**Aim of the exercise**
Search the listing for the word "tumbler" and copy every line where it turns up.

**Information shown**
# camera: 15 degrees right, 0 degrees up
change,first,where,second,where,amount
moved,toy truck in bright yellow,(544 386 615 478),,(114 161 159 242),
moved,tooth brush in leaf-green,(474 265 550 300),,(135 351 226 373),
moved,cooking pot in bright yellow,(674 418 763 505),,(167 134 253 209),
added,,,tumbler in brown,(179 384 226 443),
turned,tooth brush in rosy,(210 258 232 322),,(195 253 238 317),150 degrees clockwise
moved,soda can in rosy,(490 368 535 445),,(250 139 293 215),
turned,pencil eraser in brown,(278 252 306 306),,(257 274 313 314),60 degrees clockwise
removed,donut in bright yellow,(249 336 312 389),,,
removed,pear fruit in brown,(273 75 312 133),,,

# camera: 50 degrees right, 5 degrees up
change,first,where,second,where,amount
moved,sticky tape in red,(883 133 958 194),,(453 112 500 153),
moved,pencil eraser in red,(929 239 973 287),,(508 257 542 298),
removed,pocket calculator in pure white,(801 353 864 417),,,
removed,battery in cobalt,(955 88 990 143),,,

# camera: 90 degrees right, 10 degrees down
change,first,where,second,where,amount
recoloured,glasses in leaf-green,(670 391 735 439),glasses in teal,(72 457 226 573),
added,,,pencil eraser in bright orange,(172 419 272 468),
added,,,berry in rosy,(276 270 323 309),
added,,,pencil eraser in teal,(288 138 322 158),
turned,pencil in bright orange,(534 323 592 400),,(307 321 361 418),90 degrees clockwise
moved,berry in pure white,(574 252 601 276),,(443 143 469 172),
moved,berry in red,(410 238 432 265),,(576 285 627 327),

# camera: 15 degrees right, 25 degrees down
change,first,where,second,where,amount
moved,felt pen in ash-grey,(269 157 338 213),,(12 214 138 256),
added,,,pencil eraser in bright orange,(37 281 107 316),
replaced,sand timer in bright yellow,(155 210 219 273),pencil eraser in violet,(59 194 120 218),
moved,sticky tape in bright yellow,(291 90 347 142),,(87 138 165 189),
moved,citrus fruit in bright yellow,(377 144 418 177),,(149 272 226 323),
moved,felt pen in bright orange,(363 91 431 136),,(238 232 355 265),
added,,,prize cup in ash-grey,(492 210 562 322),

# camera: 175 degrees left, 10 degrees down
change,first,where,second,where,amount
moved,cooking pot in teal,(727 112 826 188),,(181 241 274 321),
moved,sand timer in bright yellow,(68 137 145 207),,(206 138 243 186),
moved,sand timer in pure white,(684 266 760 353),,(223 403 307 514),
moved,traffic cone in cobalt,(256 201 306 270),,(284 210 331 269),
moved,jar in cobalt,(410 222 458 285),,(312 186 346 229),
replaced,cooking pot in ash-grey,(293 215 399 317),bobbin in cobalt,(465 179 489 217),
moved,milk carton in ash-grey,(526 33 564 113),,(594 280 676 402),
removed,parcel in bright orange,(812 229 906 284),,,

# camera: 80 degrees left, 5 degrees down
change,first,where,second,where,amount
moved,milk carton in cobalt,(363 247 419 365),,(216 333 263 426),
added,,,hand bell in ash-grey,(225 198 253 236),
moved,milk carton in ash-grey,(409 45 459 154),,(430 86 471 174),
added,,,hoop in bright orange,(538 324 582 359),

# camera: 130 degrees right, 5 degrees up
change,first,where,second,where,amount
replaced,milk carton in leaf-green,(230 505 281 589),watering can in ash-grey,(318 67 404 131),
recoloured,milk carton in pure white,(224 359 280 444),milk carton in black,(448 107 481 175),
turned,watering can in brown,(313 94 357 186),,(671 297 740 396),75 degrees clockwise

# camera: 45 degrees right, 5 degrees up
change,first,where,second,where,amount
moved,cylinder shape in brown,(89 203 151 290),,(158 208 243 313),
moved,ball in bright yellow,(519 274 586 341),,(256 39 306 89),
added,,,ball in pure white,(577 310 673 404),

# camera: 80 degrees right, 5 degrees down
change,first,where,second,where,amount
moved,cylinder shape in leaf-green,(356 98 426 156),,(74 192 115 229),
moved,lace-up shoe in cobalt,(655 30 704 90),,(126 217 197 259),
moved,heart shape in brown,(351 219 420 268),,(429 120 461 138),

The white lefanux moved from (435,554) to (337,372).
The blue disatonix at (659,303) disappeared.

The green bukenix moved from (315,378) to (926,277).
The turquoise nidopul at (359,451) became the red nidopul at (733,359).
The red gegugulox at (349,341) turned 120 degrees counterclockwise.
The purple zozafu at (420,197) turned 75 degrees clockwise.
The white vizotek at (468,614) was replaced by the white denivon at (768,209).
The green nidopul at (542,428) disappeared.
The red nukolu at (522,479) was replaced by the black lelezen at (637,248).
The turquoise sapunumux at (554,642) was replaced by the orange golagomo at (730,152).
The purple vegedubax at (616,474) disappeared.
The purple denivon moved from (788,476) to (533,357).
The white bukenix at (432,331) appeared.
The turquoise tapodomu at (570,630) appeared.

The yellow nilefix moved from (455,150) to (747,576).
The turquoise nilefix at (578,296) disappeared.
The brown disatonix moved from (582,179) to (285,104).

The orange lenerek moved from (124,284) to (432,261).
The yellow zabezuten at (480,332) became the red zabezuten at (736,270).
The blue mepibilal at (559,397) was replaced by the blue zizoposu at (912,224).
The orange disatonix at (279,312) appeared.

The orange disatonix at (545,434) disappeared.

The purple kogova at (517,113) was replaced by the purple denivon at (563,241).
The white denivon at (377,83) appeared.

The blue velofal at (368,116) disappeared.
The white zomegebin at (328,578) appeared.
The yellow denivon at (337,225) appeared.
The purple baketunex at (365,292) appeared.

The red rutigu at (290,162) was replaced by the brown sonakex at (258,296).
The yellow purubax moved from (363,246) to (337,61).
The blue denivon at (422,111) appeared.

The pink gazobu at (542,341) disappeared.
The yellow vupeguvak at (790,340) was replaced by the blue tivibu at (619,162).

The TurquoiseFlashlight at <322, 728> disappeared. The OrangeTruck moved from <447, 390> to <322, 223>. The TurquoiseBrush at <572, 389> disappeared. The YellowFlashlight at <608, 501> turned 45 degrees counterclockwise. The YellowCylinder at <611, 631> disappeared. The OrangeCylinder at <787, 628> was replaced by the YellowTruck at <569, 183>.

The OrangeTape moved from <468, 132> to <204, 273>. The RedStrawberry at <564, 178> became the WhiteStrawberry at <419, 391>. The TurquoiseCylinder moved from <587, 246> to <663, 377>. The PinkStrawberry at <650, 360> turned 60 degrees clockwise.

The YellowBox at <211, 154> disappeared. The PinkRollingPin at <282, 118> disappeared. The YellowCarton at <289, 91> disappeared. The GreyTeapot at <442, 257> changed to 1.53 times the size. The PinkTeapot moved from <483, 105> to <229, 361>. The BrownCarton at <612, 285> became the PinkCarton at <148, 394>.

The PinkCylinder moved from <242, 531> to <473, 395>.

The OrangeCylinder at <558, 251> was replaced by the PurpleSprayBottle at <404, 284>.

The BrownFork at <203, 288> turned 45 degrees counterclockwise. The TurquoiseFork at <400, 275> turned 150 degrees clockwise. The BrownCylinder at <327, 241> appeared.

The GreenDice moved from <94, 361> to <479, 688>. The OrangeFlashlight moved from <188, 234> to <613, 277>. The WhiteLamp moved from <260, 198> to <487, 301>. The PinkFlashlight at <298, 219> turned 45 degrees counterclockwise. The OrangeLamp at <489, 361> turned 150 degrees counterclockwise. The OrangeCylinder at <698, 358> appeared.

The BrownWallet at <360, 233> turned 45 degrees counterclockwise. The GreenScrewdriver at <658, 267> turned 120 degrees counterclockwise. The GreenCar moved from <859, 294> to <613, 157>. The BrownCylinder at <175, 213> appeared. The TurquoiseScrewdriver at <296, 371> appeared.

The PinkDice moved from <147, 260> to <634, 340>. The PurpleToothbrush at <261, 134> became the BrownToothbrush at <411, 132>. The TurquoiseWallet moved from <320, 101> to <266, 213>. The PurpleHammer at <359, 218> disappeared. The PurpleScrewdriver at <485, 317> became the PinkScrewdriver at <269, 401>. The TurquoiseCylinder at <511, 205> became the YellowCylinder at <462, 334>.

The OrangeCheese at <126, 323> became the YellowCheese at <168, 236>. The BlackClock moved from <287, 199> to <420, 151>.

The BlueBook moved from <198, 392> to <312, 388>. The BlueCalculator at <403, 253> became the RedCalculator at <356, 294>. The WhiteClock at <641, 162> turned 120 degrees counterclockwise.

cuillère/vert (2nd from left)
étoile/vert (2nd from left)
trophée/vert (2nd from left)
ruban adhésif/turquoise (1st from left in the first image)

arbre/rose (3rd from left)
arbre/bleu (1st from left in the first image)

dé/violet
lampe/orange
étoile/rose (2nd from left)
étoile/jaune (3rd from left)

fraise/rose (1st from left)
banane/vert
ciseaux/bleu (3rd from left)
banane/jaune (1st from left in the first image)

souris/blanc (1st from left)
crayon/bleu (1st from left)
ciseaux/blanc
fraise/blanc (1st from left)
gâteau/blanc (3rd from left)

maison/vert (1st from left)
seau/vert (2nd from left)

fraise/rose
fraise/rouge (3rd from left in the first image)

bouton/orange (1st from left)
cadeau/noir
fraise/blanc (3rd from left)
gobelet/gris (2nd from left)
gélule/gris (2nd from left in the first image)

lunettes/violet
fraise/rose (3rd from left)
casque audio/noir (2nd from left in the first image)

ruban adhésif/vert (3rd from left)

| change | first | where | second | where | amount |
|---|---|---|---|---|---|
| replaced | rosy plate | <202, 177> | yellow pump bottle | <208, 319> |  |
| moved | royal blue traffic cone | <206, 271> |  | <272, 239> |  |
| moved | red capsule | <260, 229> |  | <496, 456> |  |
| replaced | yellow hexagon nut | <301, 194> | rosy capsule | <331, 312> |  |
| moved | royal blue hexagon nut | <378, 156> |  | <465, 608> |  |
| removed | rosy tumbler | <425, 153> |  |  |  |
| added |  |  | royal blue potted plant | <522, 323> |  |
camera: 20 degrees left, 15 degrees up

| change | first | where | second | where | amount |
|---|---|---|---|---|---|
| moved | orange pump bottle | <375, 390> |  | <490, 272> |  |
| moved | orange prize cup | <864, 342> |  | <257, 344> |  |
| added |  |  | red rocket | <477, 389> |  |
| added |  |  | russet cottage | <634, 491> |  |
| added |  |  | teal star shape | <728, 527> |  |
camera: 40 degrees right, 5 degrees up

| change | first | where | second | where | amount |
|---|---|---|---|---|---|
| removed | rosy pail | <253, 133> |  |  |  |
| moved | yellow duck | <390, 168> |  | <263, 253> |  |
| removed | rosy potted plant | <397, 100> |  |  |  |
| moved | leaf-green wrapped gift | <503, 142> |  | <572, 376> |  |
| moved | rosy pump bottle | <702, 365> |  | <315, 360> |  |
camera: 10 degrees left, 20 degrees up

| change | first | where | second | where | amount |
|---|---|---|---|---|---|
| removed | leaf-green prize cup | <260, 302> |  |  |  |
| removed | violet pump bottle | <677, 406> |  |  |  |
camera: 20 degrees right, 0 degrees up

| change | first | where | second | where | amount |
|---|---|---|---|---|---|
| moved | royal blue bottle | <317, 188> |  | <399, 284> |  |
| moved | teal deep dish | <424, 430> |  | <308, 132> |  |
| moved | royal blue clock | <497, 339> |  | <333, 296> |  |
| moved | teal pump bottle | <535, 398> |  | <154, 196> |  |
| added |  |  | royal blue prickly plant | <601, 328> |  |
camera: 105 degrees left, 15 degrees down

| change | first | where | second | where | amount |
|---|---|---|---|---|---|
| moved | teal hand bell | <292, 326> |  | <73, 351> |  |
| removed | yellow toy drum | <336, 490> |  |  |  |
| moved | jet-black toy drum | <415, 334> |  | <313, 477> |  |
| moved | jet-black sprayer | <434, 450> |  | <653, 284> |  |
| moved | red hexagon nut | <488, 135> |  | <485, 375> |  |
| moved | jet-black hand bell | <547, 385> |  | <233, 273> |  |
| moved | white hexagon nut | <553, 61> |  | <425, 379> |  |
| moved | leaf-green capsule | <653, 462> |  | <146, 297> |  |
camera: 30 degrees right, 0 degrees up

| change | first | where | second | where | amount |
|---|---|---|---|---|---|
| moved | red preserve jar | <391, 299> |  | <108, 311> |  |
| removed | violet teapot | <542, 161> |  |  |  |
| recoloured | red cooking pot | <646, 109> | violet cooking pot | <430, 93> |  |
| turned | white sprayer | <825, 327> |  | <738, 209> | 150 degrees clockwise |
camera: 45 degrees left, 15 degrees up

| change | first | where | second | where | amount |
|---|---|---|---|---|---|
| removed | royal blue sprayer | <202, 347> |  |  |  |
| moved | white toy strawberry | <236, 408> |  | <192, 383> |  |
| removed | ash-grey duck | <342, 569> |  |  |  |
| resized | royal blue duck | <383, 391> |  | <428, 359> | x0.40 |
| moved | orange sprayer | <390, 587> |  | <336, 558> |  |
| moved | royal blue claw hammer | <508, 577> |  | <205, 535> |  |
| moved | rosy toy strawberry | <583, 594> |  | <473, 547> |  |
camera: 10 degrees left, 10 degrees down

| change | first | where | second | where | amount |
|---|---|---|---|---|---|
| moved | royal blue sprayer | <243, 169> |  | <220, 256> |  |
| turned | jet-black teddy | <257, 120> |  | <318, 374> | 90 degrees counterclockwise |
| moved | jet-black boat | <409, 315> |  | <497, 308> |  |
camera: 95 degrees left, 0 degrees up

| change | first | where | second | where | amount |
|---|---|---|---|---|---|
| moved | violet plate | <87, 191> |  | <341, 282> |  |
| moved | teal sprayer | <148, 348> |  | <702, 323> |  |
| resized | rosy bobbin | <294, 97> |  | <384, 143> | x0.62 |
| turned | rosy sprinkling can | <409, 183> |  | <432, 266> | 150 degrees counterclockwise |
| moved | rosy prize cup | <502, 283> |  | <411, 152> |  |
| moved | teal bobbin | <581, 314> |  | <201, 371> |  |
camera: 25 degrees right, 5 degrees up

**Response**
added,,,tumbler in brown,(179 384 226 443),
| removed | rosy tumbler | <425, 153> |  |  |  |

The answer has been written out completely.